Every line of the material below must be repeated exactly.

__________________________________________________

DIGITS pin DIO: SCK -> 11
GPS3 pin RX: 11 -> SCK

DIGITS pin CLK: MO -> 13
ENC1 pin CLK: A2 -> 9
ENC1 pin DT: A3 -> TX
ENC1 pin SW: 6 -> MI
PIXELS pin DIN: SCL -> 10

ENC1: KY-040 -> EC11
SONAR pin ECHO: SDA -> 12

__________________________________________________

* **Result of the exercise**:
DIGITS pin DIO: SCK -> 11
GPS3 pin RX: 11 -> SCK

DIGITS pin CLK: MO -> 13
ENC1 pin CLK: A2 -> 9
ENC1 pin DT: A3 -> TX
ENC1 pin SW: 6 -> MI
PIXELS pin DIN: SCL -> 10

ENC1: KY-040 -> EC11
SONAR pin ECHO: SDA -> 12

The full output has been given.